+++ Supplied records +++

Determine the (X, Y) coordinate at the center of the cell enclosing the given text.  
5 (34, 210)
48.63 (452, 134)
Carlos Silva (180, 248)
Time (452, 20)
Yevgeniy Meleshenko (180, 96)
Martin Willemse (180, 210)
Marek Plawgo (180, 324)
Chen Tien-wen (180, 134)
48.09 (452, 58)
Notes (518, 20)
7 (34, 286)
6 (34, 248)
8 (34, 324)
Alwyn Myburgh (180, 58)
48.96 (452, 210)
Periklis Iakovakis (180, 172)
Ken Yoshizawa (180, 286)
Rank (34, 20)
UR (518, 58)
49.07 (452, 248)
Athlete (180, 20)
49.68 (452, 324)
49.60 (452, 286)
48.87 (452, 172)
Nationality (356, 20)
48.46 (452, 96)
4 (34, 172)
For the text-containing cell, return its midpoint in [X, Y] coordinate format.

+++
+++ Supplied records +++

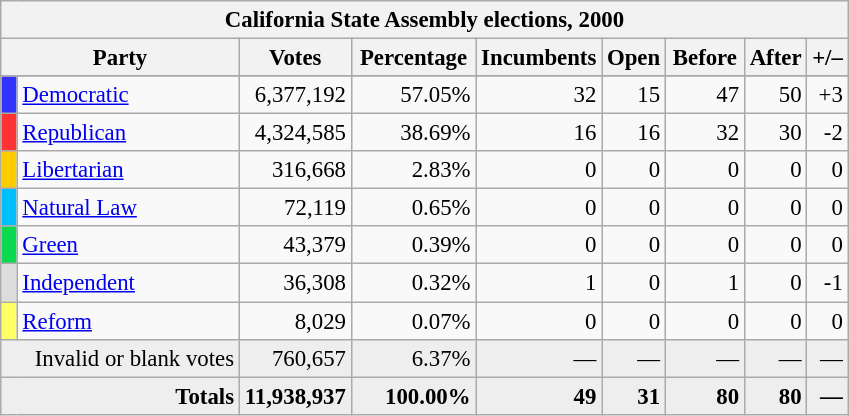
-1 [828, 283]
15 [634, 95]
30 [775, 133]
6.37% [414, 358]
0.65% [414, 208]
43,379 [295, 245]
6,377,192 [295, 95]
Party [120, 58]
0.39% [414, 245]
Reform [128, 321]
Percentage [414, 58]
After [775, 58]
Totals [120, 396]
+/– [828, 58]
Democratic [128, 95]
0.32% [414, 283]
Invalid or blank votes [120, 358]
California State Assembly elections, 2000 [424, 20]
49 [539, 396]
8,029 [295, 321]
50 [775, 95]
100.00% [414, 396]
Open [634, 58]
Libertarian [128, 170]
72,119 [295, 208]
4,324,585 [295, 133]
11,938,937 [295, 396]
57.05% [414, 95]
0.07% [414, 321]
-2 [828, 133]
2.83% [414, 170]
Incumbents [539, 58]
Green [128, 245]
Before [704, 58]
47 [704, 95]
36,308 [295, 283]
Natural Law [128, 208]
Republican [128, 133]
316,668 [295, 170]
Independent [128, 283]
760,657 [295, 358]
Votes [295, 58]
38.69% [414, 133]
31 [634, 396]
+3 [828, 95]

+++

◆ Task ◆
Which lines, quoted word for word, run from the line containing "Determine the (X, Y)" through the line containing "For the text-containing"? Copy that span of rows exactly, both end lines included.

◆ Output of the task ◆
Determine the (X, Y) coordinate at the center of the cell enclosing the given text.  
5 (34, 210)
48.63 (452, 134)
Carlos Silva (180, 248)
Time (452, 20)
Yevgeniy Meleshenko (180, 96)
Martin Willemse (180, 210)
Marek Plawgo (180, 324)
Chen Tien-wen (180, 134)
48.09 (452, 58)
Notes (518, 20)
7 (34, 286)
6 (34, 248)
8 (34, 324)
Alwyn Myburgh (180, 58)
48.96 (452, 210)
Periklis Iakovakis (180, 172)
Ken Yoshizawa (180, 286)
Rank (34, 20)
UR (518, 58)
49.07 (452, 248)
Athlete (180, 20)
49.68 (452, 324)
49.60 (452, 286)
48.87 (452, 172)
Nationality (356, 20)
48.46 (452, 96)
4 (34, 172)
For the text-containing cell, return its midpoint in [X, Y] coordinate format.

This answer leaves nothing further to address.